● **WORK ITEM**
Each line of the listing where the string "depth" appears is to be identified and copied.

● **SUPPLIED DATA**

------------------------------------------------------------

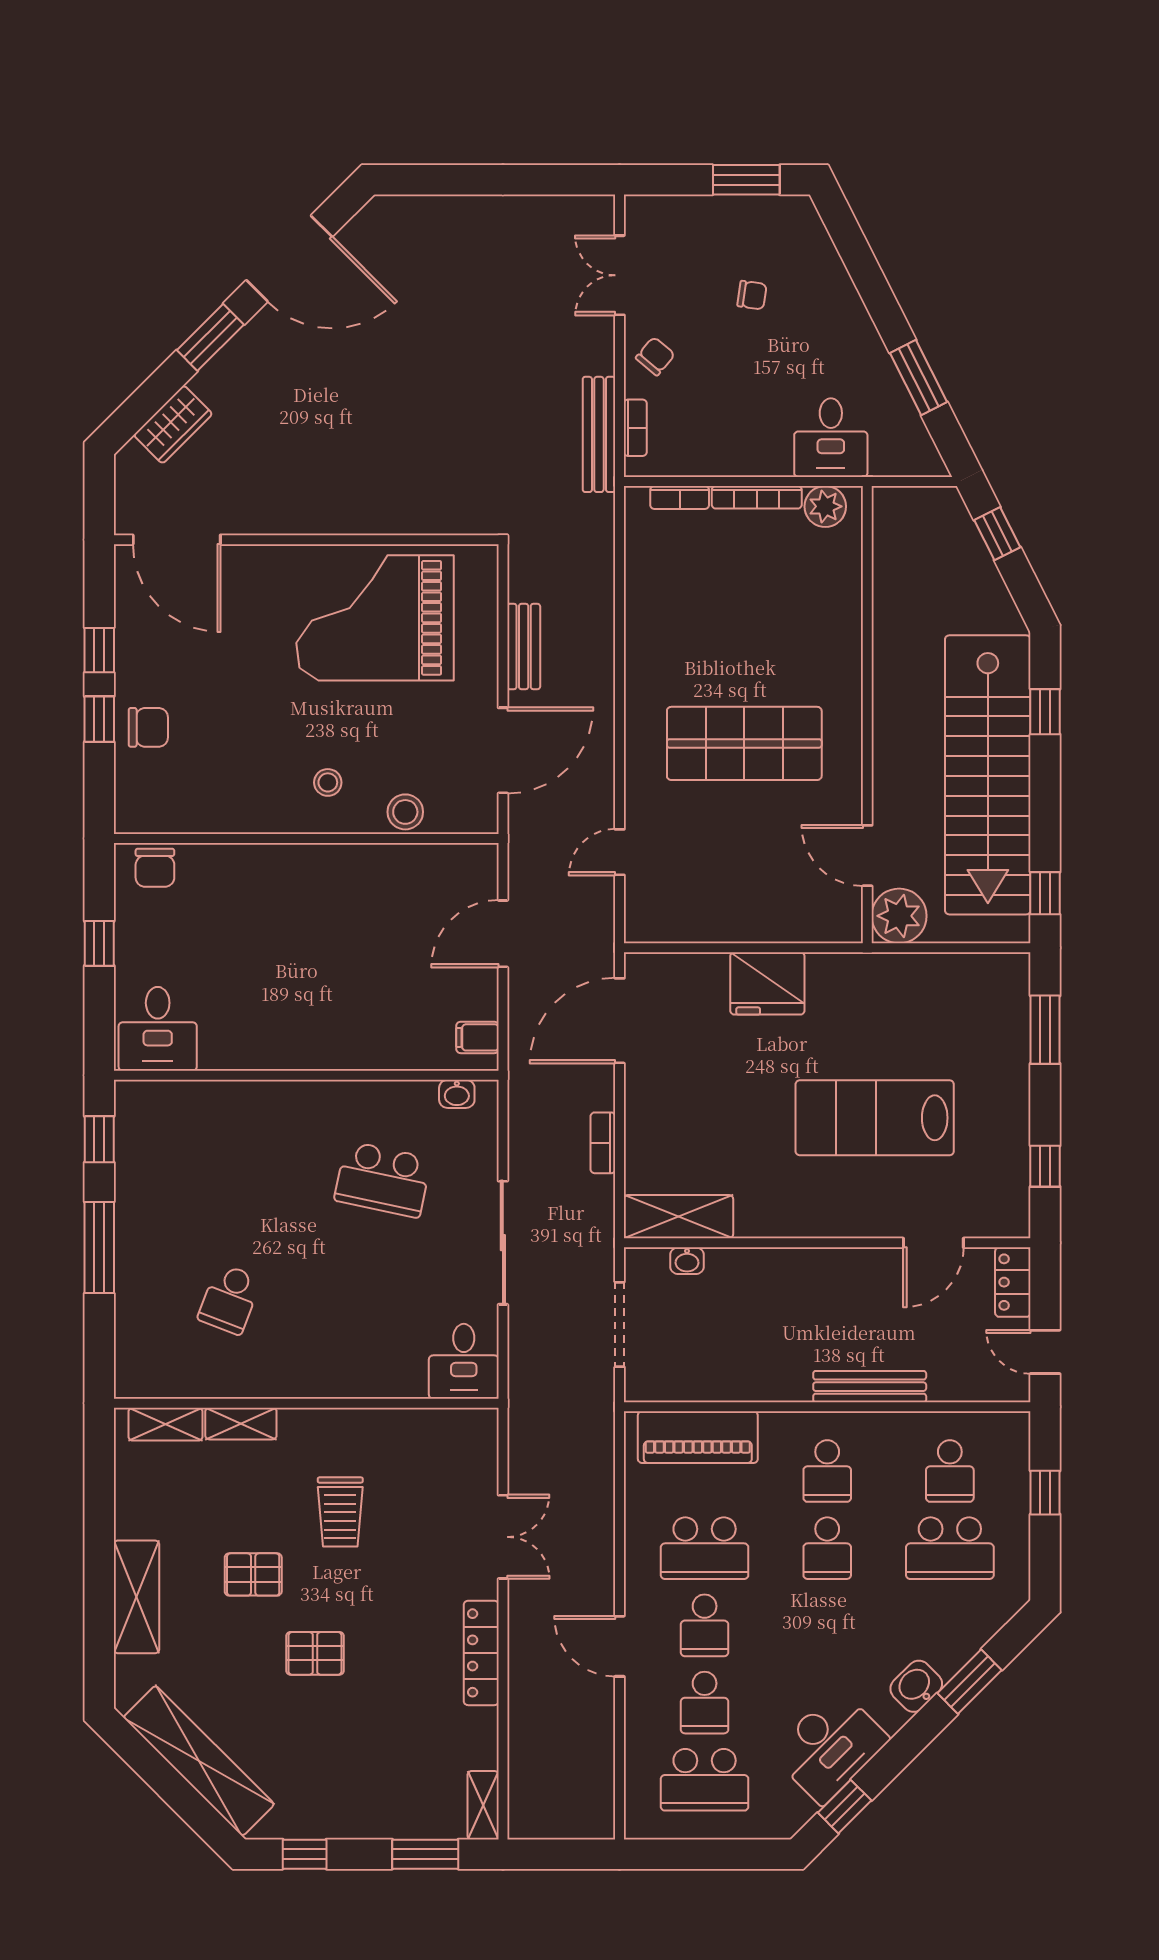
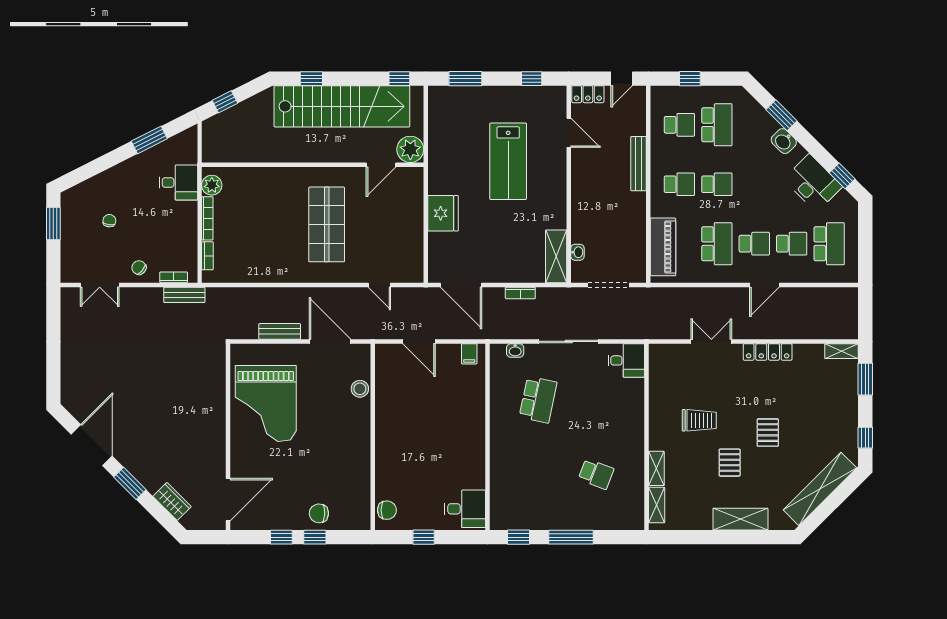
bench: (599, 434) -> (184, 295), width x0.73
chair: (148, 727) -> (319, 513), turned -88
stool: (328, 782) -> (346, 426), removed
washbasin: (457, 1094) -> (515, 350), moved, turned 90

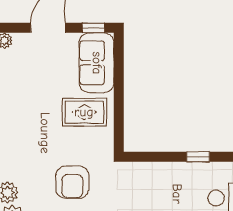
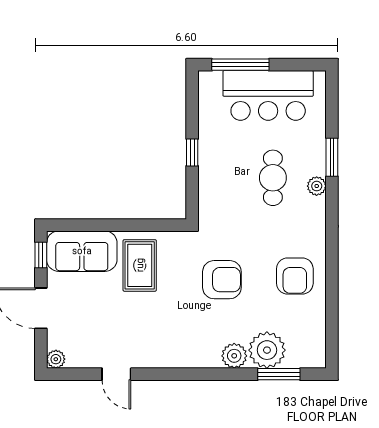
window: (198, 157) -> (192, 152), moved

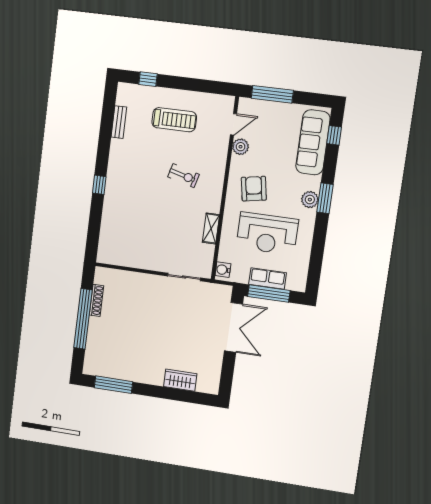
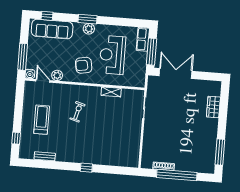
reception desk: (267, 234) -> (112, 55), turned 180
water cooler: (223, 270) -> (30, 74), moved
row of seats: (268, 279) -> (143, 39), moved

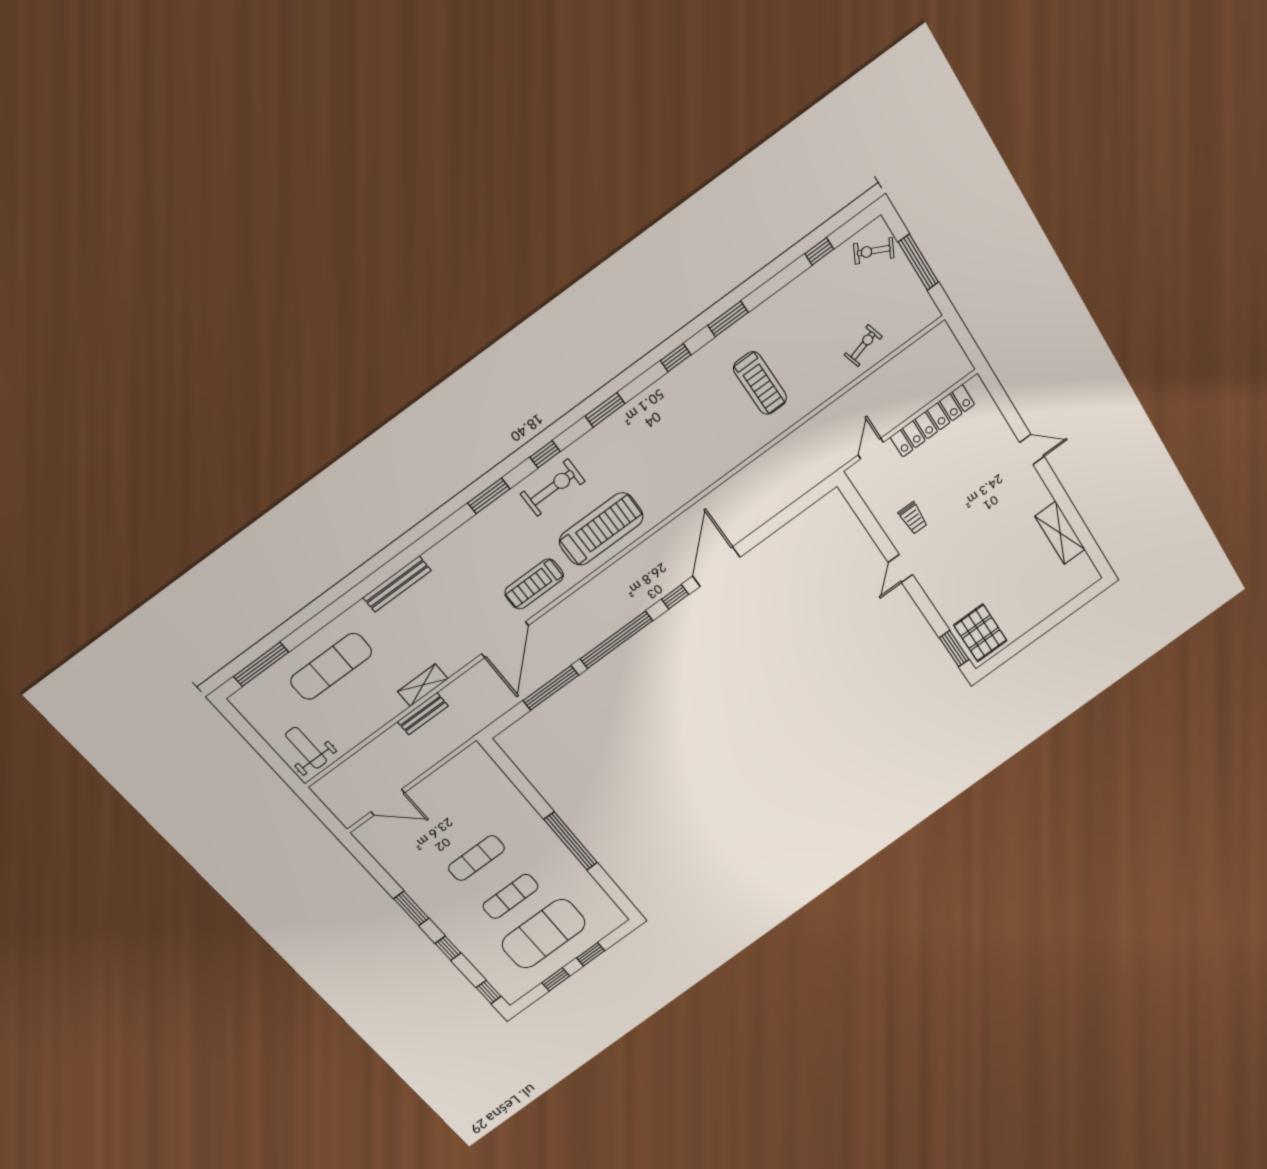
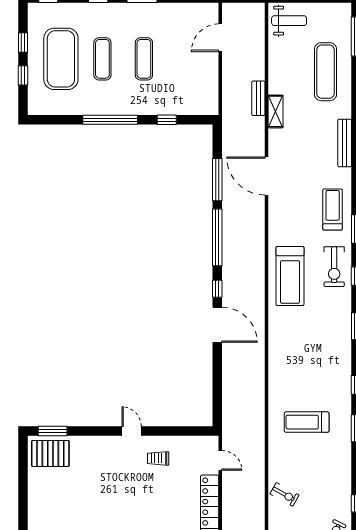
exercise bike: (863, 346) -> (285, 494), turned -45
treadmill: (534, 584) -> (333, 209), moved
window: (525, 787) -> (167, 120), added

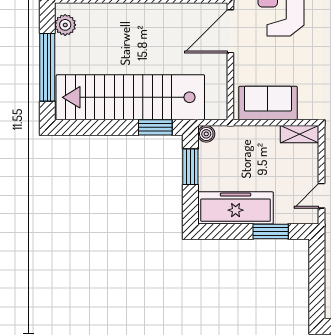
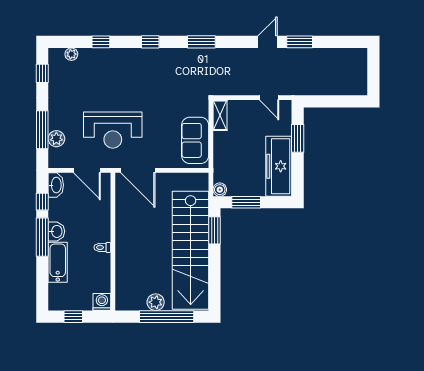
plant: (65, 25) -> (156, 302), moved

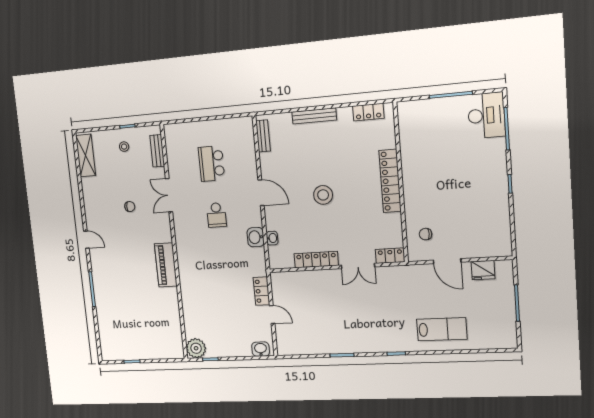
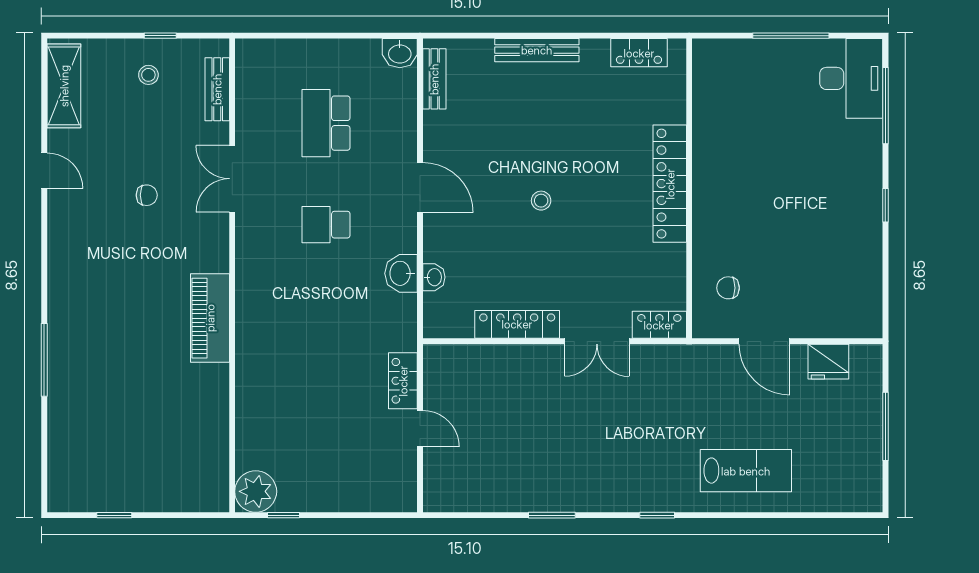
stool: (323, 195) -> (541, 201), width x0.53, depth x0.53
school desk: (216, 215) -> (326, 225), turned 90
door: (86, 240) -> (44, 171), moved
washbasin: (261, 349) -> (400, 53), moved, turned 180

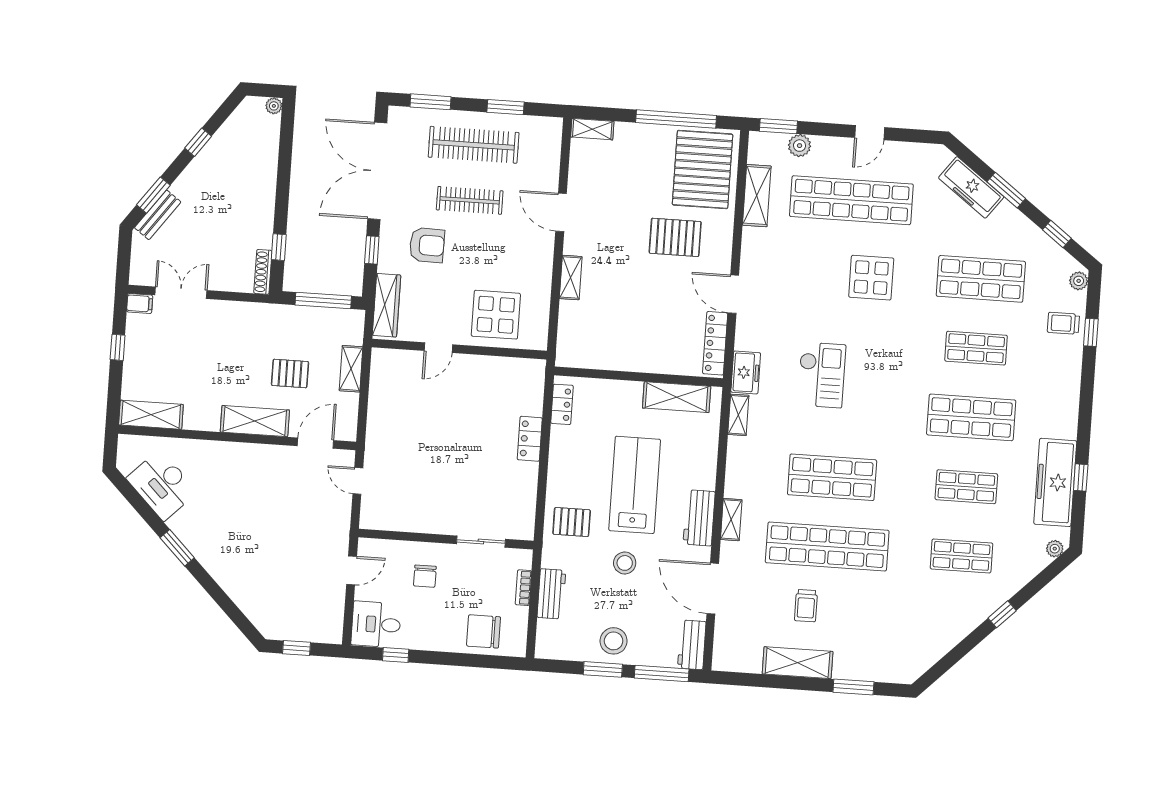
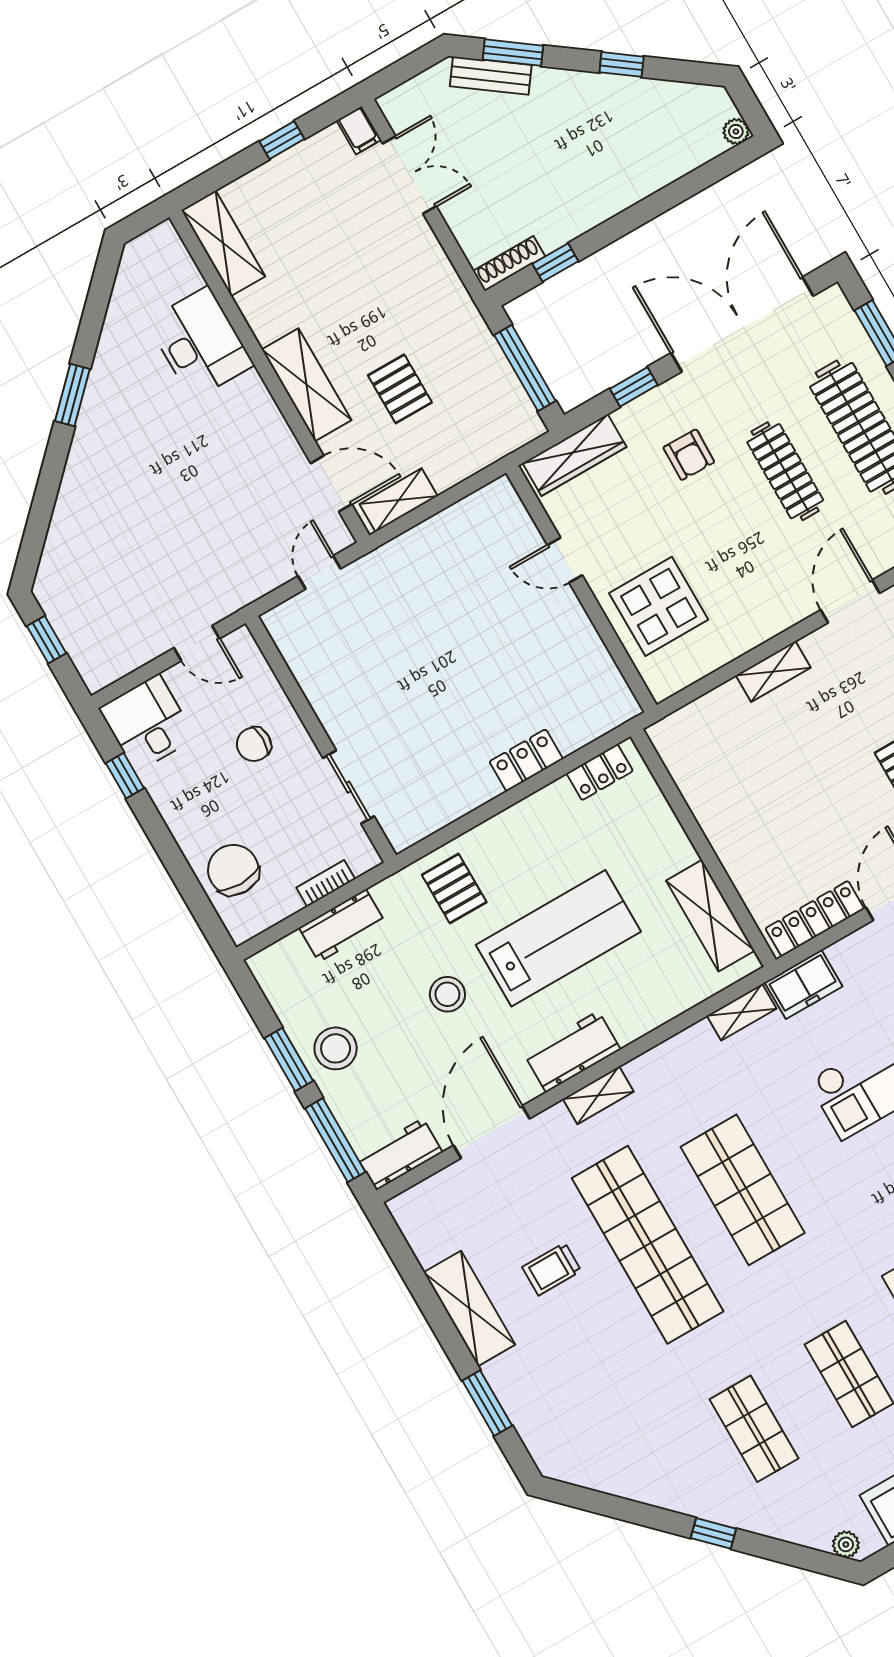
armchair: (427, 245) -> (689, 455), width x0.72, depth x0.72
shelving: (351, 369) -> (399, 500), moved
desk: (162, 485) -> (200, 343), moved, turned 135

------------------------------------------------------------

● **WRITTEN SOLUTION**
stool: (323, 195) -> (541, 201), width x0.53, depth x0.53
armchair: (427, 245) -> (689, 455), width x0.72, depth x0.72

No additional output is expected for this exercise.